## TRY IT
Scan the data below and state how many of its lines contain the word "purple", giving only the figure.

───── MATERIAL SHOWN ─────

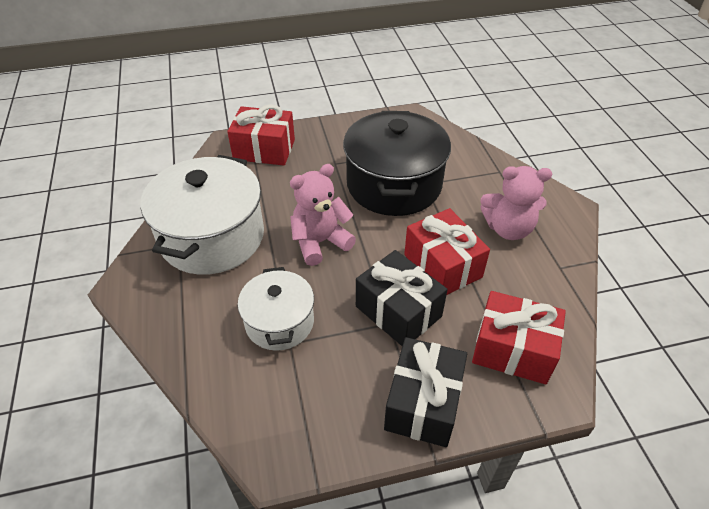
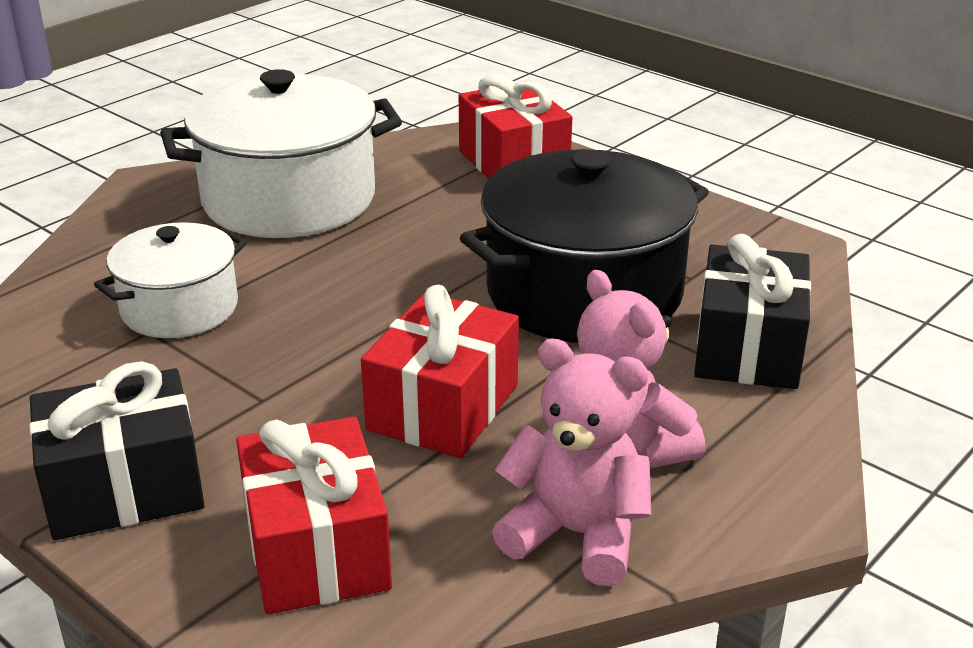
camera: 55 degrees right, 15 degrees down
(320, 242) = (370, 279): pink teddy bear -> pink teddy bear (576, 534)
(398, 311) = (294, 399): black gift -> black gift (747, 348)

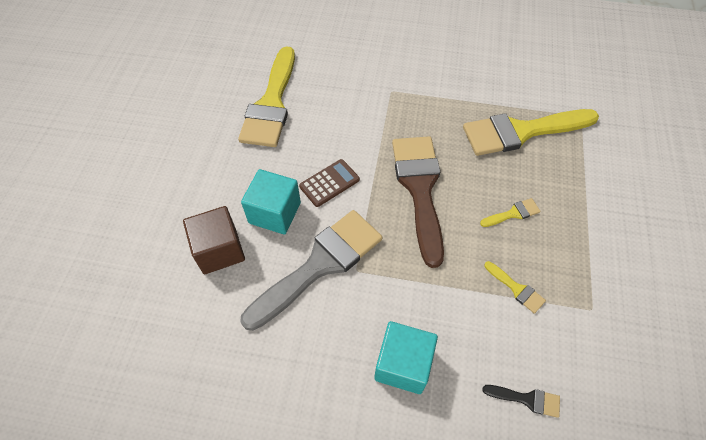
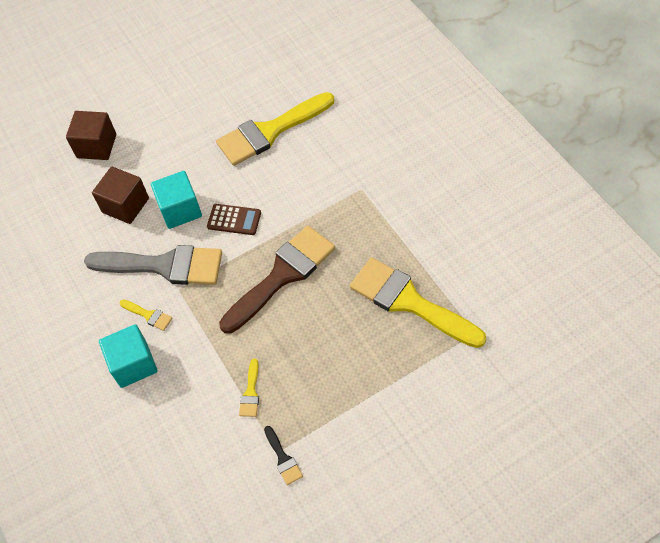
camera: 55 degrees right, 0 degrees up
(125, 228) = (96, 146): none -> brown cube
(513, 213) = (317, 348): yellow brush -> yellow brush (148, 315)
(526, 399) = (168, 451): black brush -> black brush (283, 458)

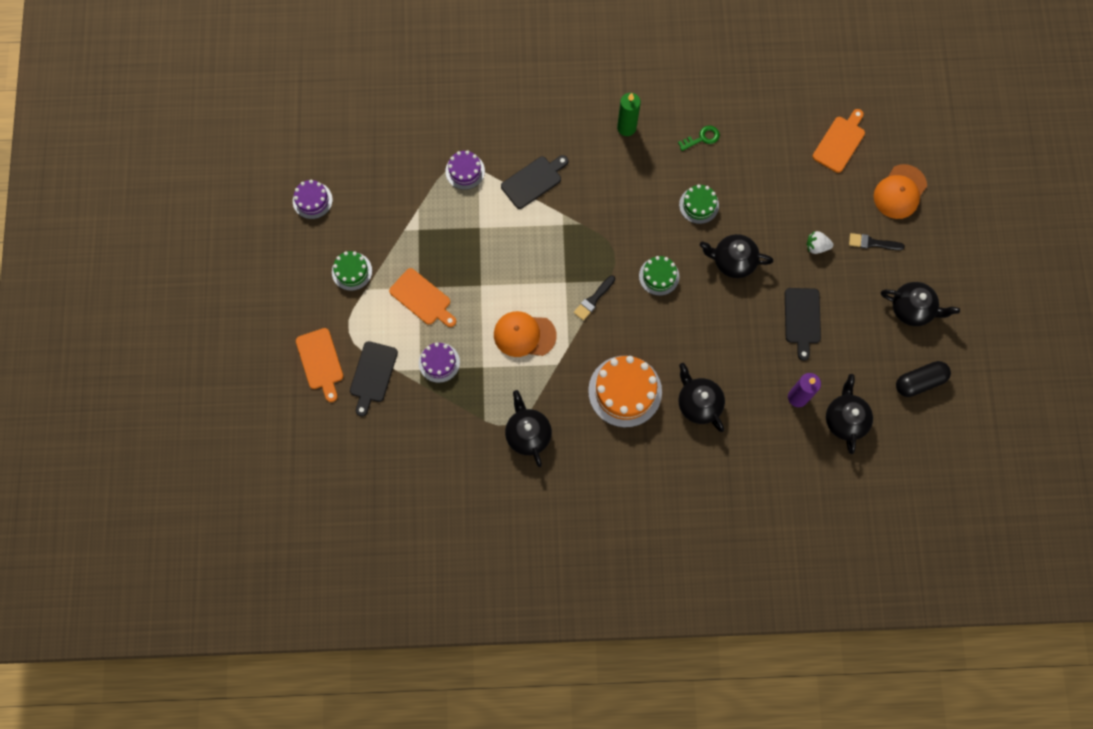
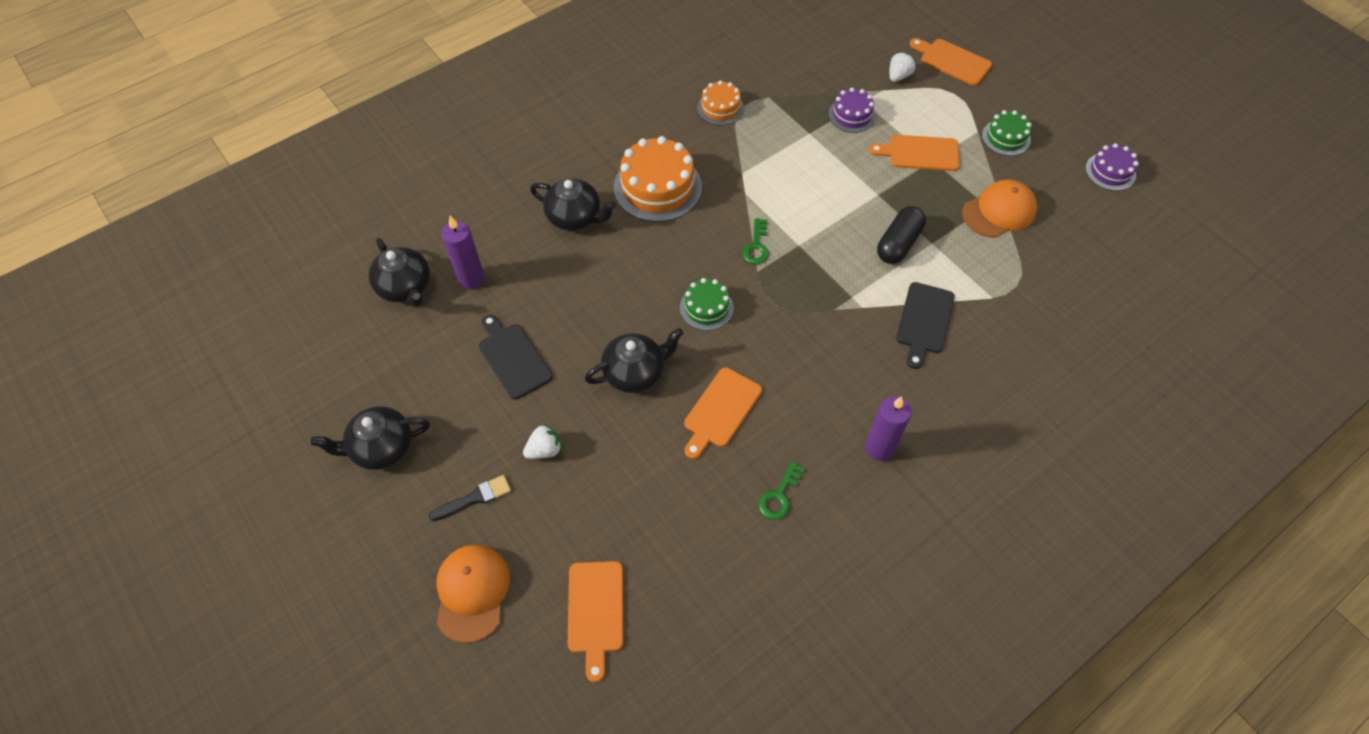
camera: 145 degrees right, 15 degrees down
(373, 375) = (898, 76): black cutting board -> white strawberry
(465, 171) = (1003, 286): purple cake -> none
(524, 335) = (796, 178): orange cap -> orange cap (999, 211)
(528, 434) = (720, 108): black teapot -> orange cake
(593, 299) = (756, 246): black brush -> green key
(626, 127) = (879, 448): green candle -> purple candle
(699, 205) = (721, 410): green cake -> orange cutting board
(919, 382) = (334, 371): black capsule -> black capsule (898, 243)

─────

## SOLVED PROBLEM
2